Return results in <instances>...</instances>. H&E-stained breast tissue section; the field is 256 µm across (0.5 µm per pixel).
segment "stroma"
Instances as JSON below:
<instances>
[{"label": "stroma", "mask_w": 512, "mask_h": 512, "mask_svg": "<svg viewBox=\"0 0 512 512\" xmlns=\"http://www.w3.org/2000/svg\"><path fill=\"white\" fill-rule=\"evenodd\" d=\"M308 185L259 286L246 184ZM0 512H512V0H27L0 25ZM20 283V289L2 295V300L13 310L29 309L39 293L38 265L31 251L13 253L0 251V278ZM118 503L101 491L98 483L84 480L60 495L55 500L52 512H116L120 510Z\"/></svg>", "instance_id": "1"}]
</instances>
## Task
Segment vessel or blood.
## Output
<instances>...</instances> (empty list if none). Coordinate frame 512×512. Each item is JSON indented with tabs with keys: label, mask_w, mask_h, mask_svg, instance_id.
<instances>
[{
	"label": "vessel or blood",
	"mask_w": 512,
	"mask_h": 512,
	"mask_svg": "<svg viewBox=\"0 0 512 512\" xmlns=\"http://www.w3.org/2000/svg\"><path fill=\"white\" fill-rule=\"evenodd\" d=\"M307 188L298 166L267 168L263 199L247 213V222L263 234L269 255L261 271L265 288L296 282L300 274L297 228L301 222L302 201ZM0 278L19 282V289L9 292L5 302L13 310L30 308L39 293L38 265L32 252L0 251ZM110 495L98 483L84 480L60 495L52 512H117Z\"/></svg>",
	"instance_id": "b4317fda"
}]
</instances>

—————

### Task instructions
Restate every record exactly, leaving nothing out.

### Exercise solution
Return results in <instances>...</instances>. H&E-stained breast tissue section; the field is 256 µm across (0.5 µm per pixel).
segment "stroma"
Instances as JSON below:
<instances>
[{"label": "stroma", "mask_w": 512, "mask_h": 512, "mask_svg": "<svg viewBox=\"0 0 512 512\" xmlns=\"http://www.w3.org/2000/svg\"><path fill=\"white\" fill-rule=\"evenodd\" d=\"M308 185L259 286L246 184ZM0 512H512V0H27L0 25ZM20 283V289L2 295V300L13 310L29 309L39 293L38 265L31 251L13 253L0 251V278ZM118 503L101 491L98 483L84 480L60 495L55 500L52 512H116L120 510Z\"/></svg>", "instance_id": "1"}]
</instances>
## Task
Segment vessel or blood.
## Output
<instances>...</instances> (empty list if none). Coordinate frame 512×512. Each item is JSON indented with tabs with keys: label, mask_w, mask_h, mask_svg, instance_id.
<instances>
[{
	"label": "vessel or blood",
	"mask_w": 512,
	"mask_h": 512,
	"mask_svg": "<svg viewBox=\"0 0 512 512\" xmlns=\"http://www.w3.org/2000/svg\"><path fill=\"white\" fill-rule=\"evenodd\" d=\"M307 188L298 166L267 168L263 199L247 213V222L263 234L269 255L261 271L265 288L296 282L300 274L297 228L301 222L302 201ZM0 278L19 282V289L9 292L5 302L13 310L30 308L39 293L38 265L32 252L0 251ZM110 495L98 483L84 480L60 495L52 512H117Z\"/></svg>",
	"instance_id": "b4317fda"
}]
</instances>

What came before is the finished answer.